Prompt → Repeat word for word, please, only the lines of the material from the one containing "LDR203: GL5528 (GND, VTH)" through its final line, both ends included.

________________________________________

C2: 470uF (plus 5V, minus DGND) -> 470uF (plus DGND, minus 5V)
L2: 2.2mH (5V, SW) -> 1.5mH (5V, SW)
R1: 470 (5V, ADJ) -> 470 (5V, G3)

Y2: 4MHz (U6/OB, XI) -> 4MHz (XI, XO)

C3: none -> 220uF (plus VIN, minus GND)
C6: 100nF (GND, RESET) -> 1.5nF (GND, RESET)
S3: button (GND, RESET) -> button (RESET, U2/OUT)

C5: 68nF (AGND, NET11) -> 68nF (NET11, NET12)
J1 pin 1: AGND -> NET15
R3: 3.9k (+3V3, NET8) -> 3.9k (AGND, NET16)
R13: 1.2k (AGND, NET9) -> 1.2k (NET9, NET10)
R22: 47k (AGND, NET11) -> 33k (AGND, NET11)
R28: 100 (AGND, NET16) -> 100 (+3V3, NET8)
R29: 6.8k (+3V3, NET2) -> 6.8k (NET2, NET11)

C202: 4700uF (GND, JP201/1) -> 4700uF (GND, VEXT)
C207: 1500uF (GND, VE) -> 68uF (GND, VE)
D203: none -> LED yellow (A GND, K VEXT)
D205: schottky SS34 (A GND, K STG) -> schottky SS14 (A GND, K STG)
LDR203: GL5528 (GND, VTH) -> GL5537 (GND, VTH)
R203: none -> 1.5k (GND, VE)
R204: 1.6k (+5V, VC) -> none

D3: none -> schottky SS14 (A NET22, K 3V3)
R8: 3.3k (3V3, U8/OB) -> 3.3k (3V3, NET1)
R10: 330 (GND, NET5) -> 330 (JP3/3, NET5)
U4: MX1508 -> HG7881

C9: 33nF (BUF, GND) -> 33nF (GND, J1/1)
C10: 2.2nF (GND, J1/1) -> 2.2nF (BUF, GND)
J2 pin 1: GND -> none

________________________________________

Answer to this problem →
LDR203: GL5528 (GND, VTH) -> GL5537 (GND, VTH)
R203: none -> 1.5k (GND, VE)
R204: 1.6k (+5V, VC) -> none

D3: none -> schottky SS14 (A NET22, K 3V3)
R8: 3.3k (3V3, U8/OB) -> 3.3k (3V3, NET1)
R10: 330 (GND, NET5) -> 330 (JP3/3, NET5)
U4: MX1508 -> HG7881

C9: 33nF (BUF, GND) -> 33nF (GND, J1/1)
C10: 2.2nF (GND, J1/1) -> 2.2nF (BUF, GND)
J2 pin 1: GND -> none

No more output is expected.